- Data for processing -
......

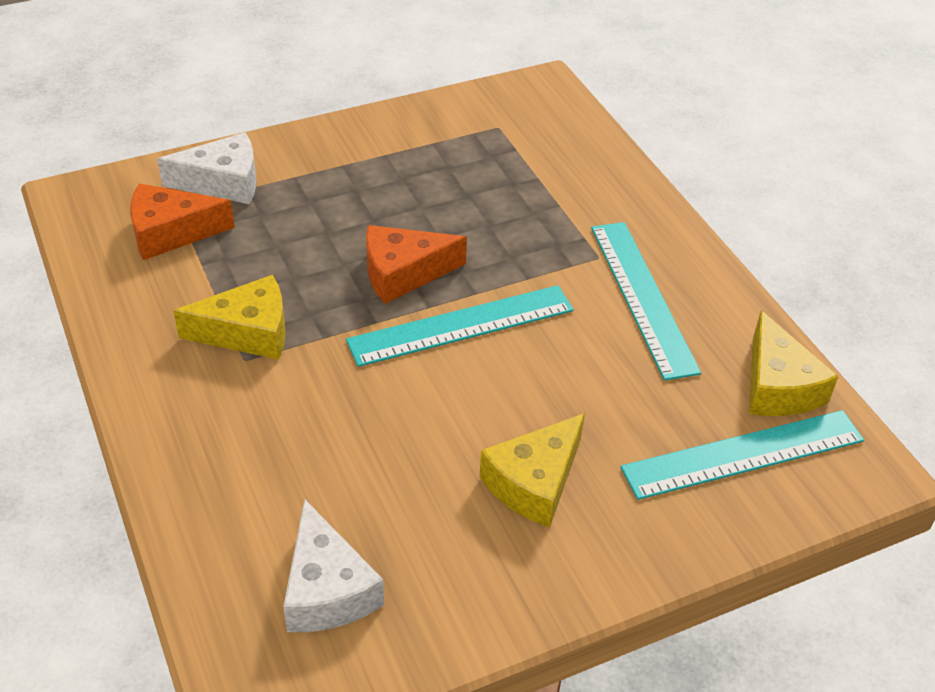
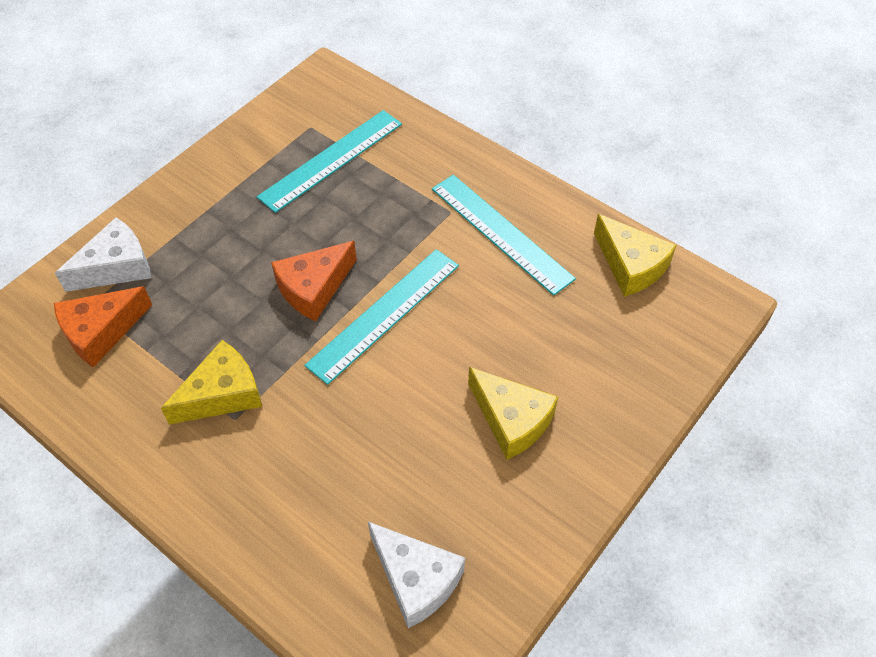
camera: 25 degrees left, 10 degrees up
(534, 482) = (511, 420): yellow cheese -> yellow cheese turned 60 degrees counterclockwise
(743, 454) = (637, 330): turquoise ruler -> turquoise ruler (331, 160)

......

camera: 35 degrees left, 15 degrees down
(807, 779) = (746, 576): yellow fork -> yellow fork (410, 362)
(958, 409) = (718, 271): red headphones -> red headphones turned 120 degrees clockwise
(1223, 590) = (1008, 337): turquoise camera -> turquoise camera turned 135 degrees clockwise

......

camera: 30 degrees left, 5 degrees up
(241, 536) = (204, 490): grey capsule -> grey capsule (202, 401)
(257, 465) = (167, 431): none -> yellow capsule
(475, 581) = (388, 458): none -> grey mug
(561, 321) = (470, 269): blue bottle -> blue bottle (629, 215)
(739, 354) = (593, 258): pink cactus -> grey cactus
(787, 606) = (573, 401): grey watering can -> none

......

- Your assignment -
From the listing above, return the lines starting at the one with "camera: 25 degrees left, 10 degrees up" and ending at the one with "(743, 454) = (637, 330): turquoise", both kept, exactly as they appear and nothing more.

- Output of the task -
camera: 25 degrees left, 10 degrees up
(534, 482) = (511, 420): yellow cheese -> yellow cheese turned 60 degrees counterclockwise
(743, 454) = (637, 330): turquoise ruler -> turquoise ruler (331, 160)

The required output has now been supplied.